■ What to work on ■
Transcribe the listing below only from the line with "in_second: [1177, 198]" up to and including the line with "clockwise: -45".

————

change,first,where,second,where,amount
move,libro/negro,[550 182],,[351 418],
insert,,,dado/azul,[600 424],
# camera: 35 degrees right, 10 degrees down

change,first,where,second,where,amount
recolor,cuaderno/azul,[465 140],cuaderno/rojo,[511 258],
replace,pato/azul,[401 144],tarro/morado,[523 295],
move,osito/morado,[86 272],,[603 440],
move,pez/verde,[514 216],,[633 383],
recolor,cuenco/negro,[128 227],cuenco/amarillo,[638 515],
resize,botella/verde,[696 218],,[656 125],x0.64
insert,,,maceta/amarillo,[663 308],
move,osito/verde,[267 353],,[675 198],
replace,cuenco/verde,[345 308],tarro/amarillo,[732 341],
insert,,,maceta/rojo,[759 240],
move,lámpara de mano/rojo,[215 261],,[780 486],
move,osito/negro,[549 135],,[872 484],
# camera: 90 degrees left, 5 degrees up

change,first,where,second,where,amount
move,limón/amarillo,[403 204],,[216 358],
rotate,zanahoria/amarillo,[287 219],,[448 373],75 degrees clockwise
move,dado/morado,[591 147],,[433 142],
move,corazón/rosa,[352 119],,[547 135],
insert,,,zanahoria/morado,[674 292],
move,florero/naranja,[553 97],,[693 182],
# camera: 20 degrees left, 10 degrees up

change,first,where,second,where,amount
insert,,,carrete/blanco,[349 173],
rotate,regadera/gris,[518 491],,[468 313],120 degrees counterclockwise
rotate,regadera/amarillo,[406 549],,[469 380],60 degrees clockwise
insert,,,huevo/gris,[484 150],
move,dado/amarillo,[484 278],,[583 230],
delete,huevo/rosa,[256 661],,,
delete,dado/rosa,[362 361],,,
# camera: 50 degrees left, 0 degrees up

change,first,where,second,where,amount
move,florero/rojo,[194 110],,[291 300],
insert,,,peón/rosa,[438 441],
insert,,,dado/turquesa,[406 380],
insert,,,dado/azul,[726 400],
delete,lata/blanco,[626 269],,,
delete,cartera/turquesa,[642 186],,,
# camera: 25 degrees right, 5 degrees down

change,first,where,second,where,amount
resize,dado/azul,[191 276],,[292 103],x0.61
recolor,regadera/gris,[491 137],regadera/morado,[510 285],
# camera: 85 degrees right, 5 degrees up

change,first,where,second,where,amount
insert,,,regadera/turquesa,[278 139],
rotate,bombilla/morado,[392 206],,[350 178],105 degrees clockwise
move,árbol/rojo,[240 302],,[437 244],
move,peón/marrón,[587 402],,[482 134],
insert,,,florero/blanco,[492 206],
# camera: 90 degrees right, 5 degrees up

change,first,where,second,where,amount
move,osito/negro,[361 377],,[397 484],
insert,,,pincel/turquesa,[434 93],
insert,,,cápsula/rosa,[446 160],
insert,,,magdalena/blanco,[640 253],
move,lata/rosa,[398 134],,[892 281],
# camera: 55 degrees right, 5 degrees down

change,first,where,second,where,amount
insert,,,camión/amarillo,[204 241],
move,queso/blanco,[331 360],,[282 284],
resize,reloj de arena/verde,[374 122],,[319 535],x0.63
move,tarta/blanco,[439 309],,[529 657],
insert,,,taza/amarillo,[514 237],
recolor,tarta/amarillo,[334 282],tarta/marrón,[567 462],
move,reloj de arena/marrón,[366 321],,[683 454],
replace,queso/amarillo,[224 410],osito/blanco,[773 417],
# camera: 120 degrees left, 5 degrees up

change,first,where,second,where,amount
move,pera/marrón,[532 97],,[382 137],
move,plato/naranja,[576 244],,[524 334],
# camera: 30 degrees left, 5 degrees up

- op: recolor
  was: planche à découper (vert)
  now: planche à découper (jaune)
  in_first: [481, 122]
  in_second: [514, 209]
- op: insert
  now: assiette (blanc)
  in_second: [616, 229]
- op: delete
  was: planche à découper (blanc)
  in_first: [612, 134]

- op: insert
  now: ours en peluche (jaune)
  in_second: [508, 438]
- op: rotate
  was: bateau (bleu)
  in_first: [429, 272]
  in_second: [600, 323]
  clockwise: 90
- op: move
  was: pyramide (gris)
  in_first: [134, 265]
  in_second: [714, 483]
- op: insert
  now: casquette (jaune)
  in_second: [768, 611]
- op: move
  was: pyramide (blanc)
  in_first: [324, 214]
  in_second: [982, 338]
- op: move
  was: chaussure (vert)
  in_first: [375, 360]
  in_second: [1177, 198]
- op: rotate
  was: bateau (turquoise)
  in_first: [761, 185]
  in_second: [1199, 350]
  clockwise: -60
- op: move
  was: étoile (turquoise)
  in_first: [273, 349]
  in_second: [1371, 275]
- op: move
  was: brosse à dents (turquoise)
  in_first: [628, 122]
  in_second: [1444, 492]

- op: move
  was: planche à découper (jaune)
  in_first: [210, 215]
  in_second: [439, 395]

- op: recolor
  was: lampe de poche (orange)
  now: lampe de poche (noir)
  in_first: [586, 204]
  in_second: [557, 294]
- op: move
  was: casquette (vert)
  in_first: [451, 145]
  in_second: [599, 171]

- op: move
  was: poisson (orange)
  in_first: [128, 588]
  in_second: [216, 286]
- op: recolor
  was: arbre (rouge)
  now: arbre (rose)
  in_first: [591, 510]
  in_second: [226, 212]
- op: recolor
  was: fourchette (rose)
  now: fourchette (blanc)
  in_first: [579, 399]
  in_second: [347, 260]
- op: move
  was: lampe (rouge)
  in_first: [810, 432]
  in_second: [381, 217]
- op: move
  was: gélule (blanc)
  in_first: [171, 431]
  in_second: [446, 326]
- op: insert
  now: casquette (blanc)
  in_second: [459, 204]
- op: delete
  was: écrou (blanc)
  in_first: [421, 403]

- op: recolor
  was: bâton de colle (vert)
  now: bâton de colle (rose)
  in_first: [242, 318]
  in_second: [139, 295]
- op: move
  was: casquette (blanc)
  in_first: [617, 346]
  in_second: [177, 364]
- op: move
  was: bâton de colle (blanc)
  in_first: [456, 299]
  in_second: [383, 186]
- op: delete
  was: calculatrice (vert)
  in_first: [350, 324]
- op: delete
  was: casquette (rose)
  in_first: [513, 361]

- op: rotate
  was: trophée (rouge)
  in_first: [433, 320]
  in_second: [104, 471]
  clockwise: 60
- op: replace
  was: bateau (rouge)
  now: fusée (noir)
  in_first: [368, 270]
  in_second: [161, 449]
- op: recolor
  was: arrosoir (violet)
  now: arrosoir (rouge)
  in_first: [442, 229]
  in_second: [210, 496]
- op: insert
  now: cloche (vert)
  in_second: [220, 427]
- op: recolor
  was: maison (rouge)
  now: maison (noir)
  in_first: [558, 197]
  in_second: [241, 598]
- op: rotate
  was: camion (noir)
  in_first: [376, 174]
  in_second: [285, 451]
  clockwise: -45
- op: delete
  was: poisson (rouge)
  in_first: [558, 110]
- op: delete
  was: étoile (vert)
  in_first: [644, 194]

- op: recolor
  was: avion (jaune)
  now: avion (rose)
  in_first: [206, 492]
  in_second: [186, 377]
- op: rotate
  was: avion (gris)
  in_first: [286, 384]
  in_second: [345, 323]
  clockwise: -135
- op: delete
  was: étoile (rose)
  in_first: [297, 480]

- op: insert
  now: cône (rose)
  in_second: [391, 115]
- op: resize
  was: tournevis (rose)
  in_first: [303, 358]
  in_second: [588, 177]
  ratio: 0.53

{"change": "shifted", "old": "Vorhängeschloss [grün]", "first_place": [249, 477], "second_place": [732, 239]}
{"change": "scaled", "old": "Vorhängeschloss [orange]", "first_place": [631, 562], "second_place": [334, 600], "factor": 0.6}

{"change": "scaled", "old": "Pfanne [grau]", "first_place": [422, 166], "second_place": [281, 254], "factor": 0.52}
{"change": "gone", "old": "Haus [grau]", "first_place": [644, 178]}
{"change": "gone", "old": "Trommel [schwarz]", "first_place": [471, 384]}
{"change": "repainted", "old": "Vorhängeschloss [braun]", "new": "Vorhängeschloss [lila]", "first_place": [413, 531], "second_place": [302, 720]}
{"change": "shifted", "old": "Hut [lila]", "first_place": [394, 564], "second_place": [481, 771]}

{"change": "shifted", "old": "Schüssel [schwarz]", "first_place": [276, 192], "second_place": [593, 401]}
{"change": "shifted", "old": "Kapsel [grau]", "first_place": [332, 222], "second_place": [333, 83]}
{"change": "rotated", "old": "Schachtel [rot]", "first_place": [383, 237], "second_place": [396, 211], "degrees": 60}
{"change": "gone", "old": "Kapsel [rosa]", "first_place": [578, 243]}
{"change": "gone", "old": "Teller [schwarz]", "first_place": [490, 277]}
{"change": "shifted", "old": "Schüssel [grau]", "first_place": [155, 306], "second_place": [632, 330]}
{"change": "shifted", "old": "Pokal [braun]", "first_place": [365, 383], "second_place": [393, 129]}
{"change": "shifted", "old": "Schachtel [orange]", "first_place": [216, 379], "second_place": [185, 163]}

————

■ Response to this task ■
  in_second: [1177, 198]
- op: rotate
  was: bateau (turquoise)
  in_first: [761, 185]
  in_second: [1199, 350]
  clockwise: -60
- op: move
  was: étoile (turquoise)
  in_first: [273, 349]
  in_second: [1371, 275]
- op: move
  was: brosse à dents (turquoise)
  in_first: [628, 122]
  in_second: [1444, 492]

- op: move
  was: planche à découper (jaune)
  in_first: [210, 215]
  in_second: [439, 395]

- op: recolor
  was: lampe de poche (orange)
  now: lampe de poche (noir)
  in_first: [586, 204]
  in_second: [557, 294]
- op: move
  was: casquette (vert)
  in_first: [451, 145]
  in_second: [599, 171]

- op: move
  was: poisson (orange)
  in_first: [128, 588]
  in_second: [216, 286]
- op: recolor
  was: arbre (rouge)
  now: arbre (rose)
  in_first: [591, 510]
  in_second: [226, 212]
- op: recolor
  was: fourchette (rose)
  now: fourchette (blanc)
  in_first: [579, 399]
  in_second: [347, 260]
- op: move
  was: lampe (rouge)
  in_first: [810, 432]
  in_second: [381, 217]
- op: move
  was: gélule (blanc)
  in_first: [171, 431]
  in_second: [446, 326]
- op: insert
  now: casquette (blanc)
  in_second: [459, 204]
- op: delete
  was: écrou (blanc)
  in_first: [421, 403]

- op: recolor
  was: bâton de colle (vert)
  now: bâton de colle (rose)
  in_first: [242, 318]
  in_second: [139, 295]
- op: move
  was: casquette (blanc)
  in_first: [617, 346]
  in_second: [177, 364]
- op: move
  was: bâton de colle (blanc)
  in_first: [456, 299]
  in_second: [383, 186]
- op: delete
  was: calculatrice (vert)
  in_first: [350, 324]
- op: delete
  was: casquette (rose)
  in_first: [513, 361]

- op: rotate
  was: trophée (rouge)
  in_first: [433, 320]
  in_second: [104, 471]
  clockwise: 60
- op: replace
  was: bateau (rouge)
  now: fusée (noir)
  in_first: [368, 270]
  in_second: [161, 449]
- op: recolor
  was: arrosoir (violet)
  now: arrosoir (rouge)
  in_first: [442, 229]
  in_second: [210, 496]
- op: insert
  now: cloche (vert)
  in_second: [220, 427]
- op: recolor
  was: maison (rouge)
  now: maison (noir)
  in_first: [558, 197]
  in_second: [241, 598]
- op: rotate
  was: camion (noir)
  in_first: [376, 174]
  in_second: [285, 451]
  clockwise: -45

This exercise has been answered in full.